EXCERPTED DATA:
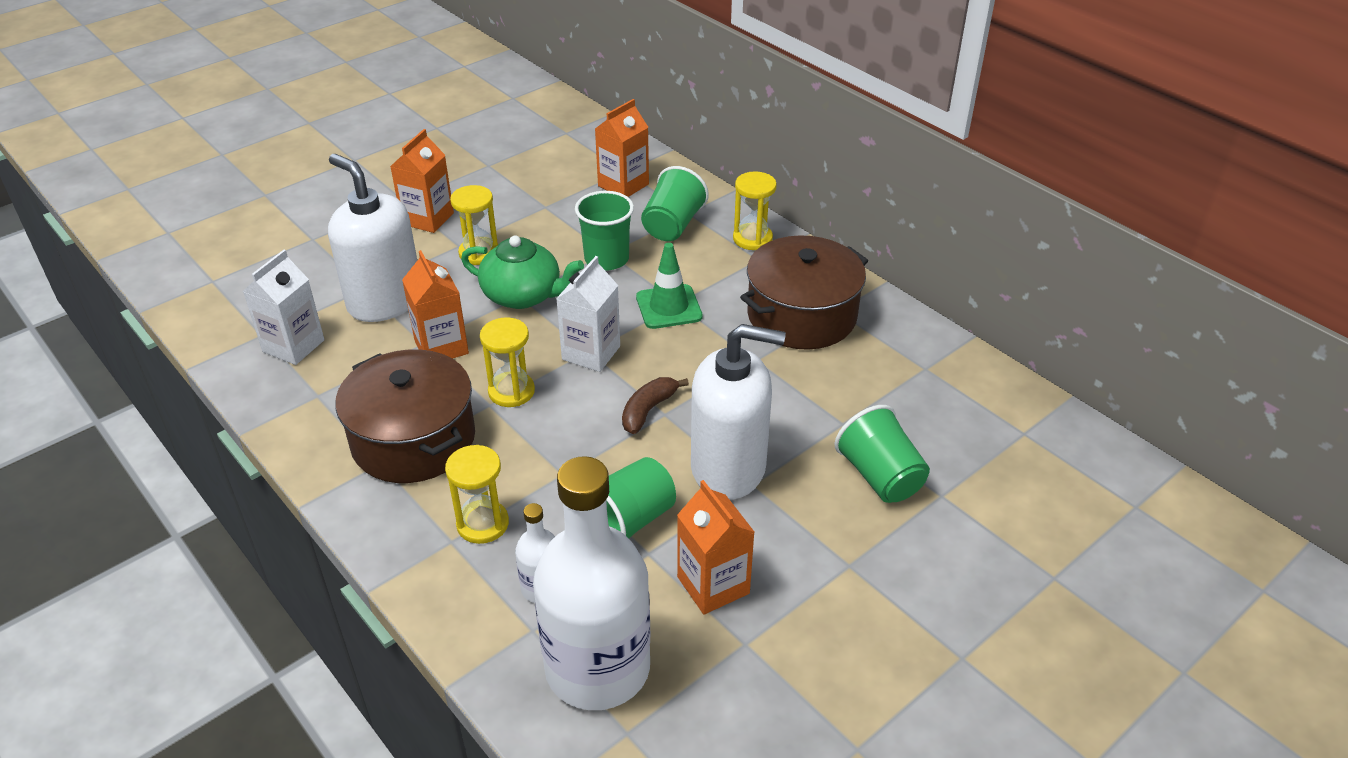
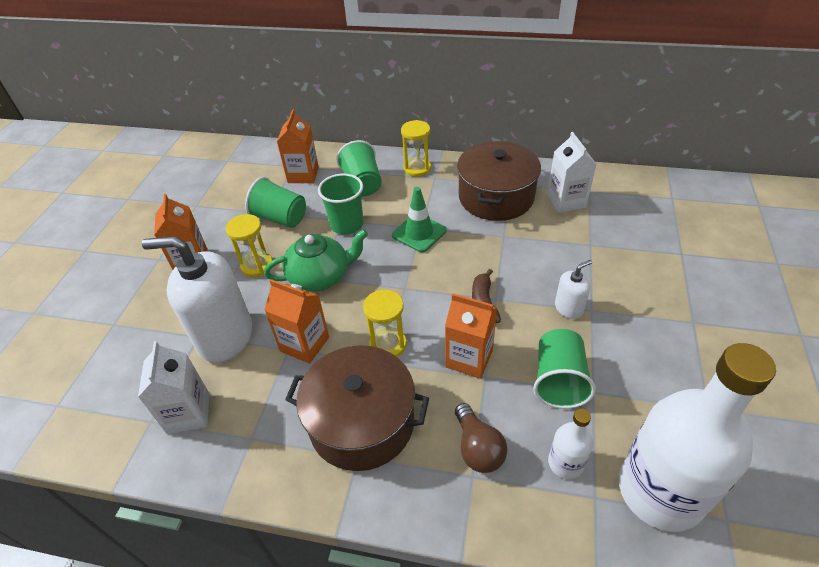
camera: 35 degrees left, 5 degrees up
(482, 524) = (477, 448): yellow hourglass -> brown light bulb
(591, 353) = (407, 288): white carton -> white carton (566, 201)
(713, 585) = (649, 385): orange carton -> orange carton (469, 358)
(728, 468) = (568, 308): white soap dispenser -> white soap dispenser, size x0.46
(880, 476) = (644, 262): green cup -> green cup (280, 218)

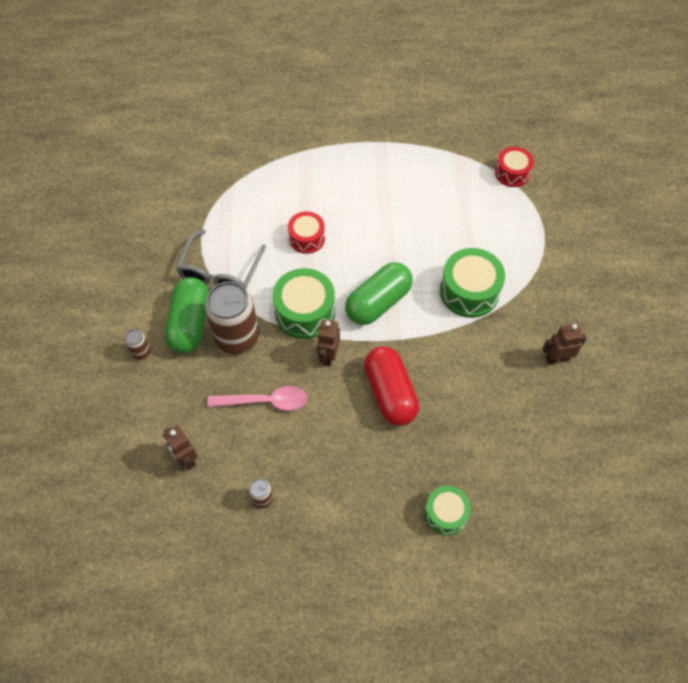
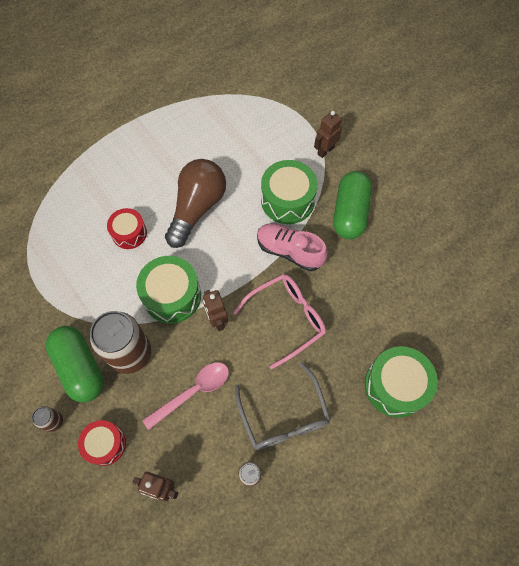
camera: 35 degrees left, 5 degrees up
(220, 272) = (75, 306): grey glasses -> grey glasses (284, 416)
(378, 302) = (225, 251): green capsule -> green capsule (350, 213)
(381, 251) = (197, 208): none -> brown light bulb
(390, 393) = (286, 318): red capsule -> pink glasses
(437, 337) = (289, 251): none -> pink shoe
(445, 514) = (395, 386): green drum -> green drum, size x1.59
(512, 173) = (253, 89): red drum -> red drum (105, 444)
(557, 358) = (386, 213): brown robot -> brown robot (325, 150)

* * *

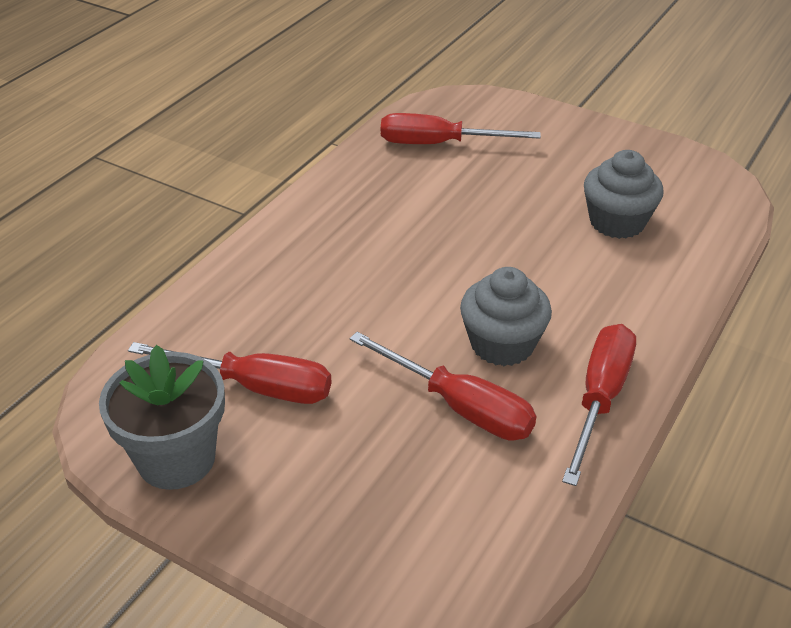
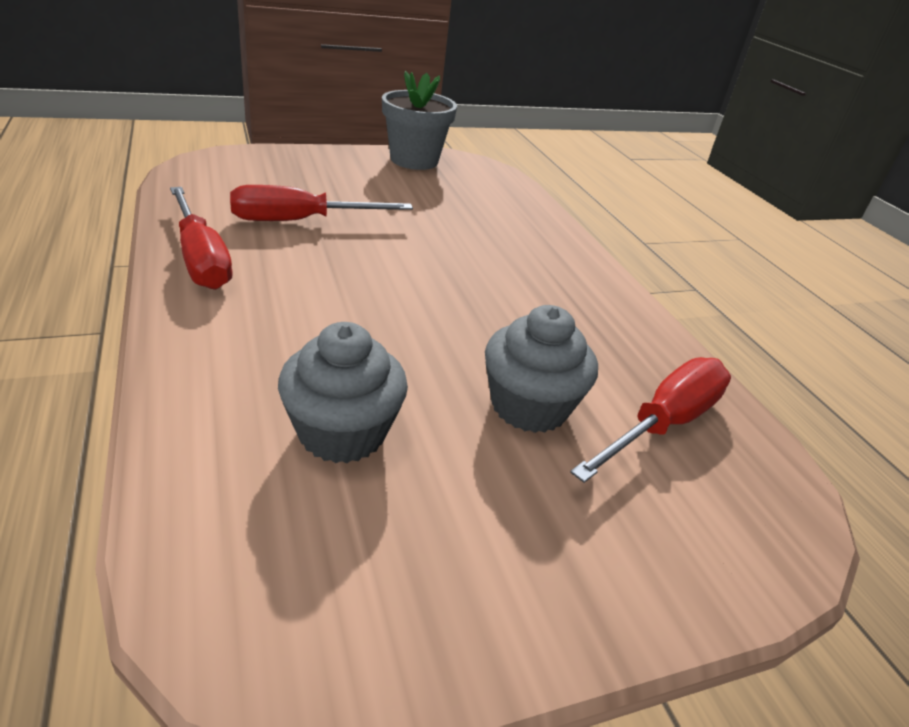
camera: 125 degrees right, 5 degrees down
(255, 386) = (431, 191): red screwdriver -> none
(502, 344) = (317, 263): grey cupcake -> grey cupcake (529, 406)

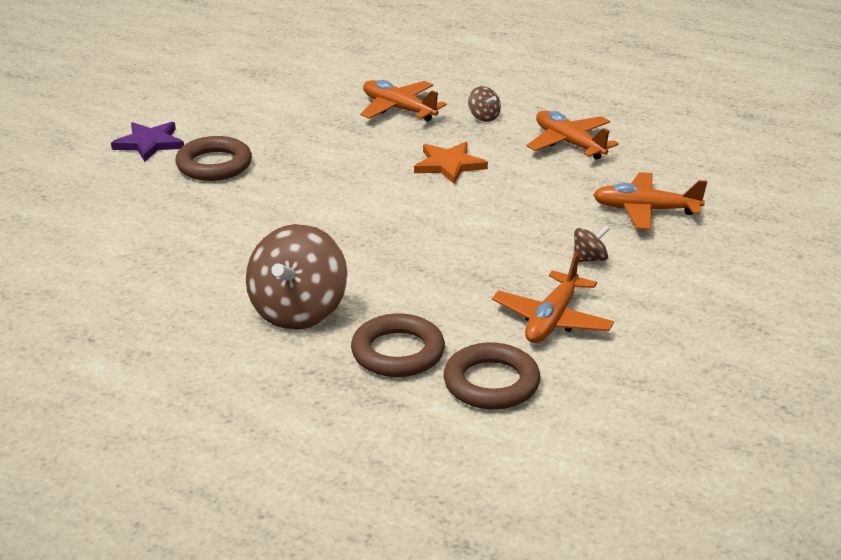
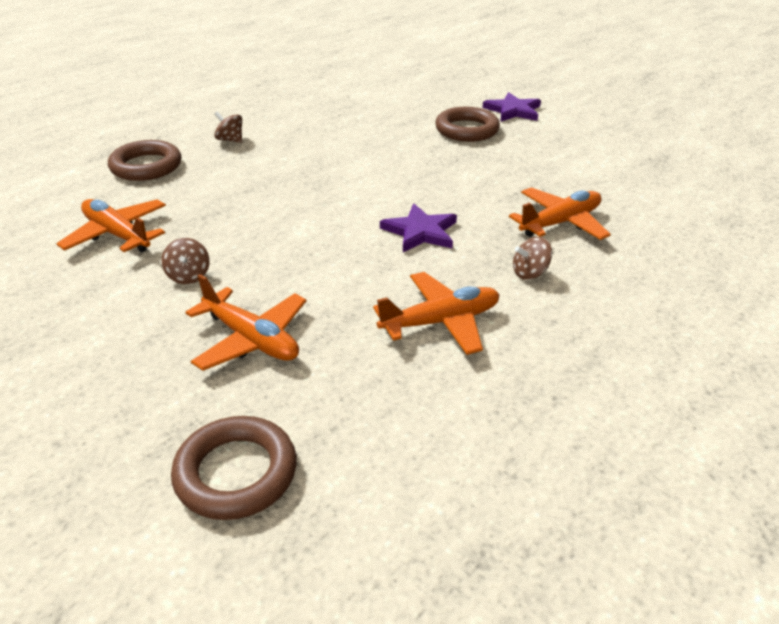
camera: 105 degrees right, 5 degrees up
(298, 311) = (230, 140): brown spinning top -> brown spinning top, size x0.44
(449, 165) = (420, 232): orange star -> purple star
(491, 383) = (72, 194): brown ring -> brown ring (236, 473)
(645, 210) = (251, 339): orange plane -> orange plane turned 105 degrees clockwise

TASK REQUIREMENTS:
In the records above, the line with "(512, 173) = (253, 89): red" marks the start and the line with "(557, 358) = (386, 213): brown" marks the end; copy that stretch exactly, both lines included, and nothing else.

RESULT OF THIS TASK:
(512, 173) = (253, 89): red drum -> red drum (105, 444)
(557, 358) = (386, 213): brown robot -> brown robot (325, 150)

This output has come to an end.